▶ _WHAT YOU WILL DO_
Of all the lines below, output only those starting at the one with "D101: LED white" and ending at the one with "R13: 43k (GND, N17) -> 43k (GND, N25)", both ends included, exactly as written.

▶ _Dataset items_
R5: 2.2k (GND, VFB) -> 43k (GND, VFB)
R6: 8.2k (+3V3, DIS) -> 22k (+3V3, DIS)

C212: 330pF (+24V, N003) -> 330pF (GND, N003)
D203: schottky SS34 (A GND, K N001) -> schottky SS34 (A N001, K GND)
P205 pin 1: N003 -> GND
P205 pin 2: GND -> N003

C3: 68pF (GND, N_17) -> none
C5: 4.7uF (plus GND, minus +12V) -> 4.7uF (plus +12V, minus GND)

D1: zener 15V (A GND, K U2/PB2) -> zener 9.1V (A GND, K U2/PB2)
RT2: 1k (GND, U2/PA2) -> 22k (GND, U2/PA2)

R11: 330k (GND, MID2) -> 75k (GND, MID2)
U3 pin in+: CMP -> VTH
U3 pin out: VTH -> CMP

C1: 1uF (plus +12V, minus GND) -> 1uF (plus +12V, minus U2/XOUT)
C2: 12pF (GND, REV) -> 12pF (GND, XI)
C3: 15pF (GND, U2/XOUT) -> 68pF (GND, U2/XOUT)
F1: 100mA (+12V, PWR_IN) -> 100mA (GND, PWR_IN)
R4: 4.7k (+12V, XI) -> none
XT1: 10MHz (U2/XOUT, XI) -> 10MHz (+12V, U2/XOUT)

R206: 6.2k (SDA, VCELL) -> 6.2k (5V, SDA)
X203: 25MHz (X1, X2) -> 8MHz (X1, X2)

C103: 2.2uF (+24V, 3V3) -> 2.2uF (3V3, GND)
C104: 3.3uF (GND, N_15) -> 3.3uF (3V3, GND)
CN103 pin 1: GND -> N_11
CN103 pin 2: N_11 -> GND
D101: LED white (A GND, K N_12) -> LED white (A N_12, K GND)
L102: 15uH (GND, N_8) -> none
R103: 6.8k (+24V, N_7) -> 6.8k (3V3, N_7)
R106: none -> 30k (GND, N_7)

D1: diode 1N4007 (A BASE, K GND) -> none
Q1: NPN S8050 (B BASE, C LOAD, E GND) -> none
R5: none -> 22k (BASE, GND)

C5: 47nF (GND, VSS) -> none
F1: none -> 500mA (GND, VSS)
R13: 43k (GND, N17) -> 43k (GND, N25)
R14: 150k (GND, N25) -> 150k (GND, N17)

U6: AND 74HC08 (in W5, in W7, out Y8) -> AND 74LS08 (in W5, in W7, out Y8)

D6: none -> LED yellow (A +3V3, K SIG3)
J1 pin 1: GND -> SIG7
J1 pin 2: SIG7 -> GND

▶ _YOUR RESPONSE_
D101: LED white (A GND, K N_12) -> LED white (A N_12, K GND)
L102: 15uH (GND, N_8) -> none
R103: 6.8k (+24V, N_7) -> 6.8k (3V3, N_7)
R106: none -> 30k (GND, N_7)

D1: diode 1N4007 (A BASE, K GND) -> none
Q1: NPN S8050 (B BASE, C LOAD, E GND) -> none
R5: none -> 22k (BASE, GND)

C5: 47nF (GND, VSS) -> none
F1: none -> 500mA (GND, VSS)
R13: 43k (GND, N17) -> 43k (GND, N25)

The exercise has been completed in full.